BRIEF >>
Using the data below, return all lines in which "orange" appears.
============================================================
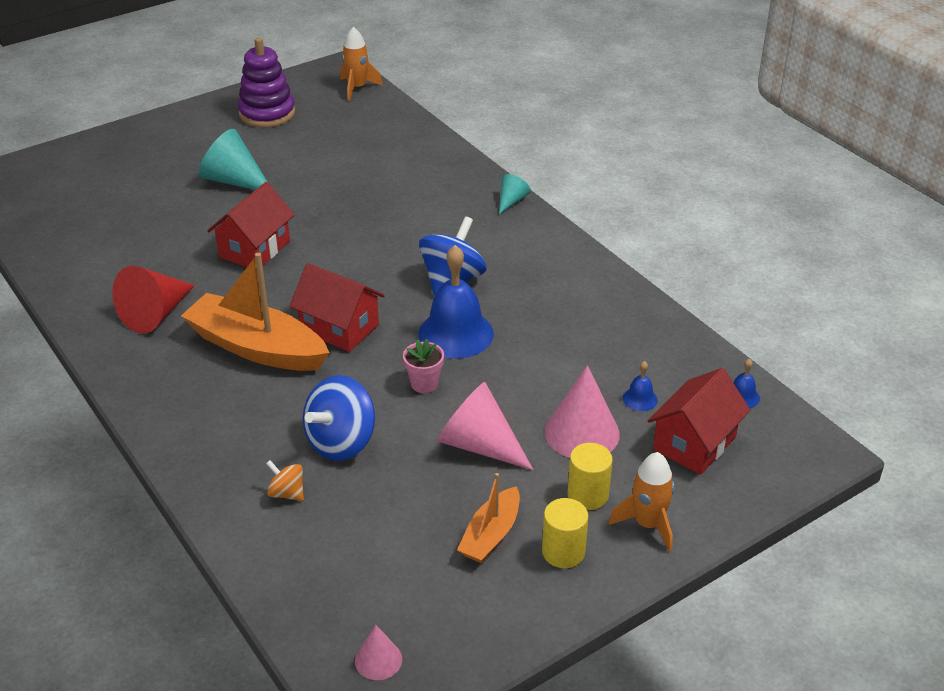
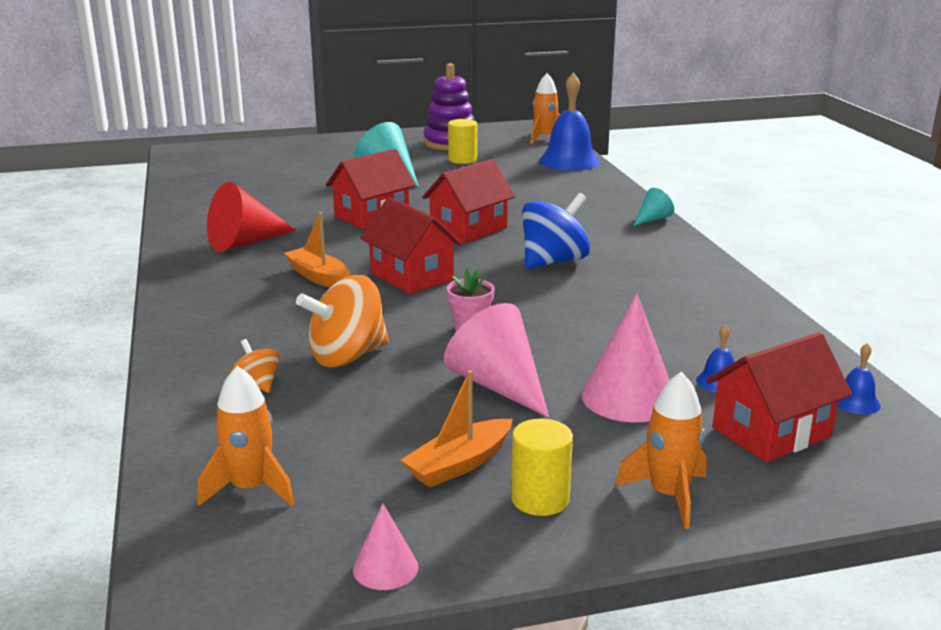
camera: 20 degrees right, 15 degrees down
(256, 347) = (319, 277): orange boat -> orange boat, size x0.54
(341, 442) = (347, 356): blue spinning top -> orange spinning top
(351, 601) = (250, 489): none -> orange rocket
(355, 250) = (468, 229): none -> red house
(378, 660) = (237, 551): pink cone -> pink cone (385, 568)
(455, 333) = (531, 298): blue bell -> blue bell (569, 161)
(588, 495) = (604, 452): yellow cylinder -> yellow cylinder (462, 159)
============================================================
TASK RESULT >>
(256, 347) = (319, 277): orange boat -> orange boat, size x0.54
(341, 442) = (347, 356): blue spinning top -> orange spinning top
(351, 601) = (250, 489): none -> orange rocket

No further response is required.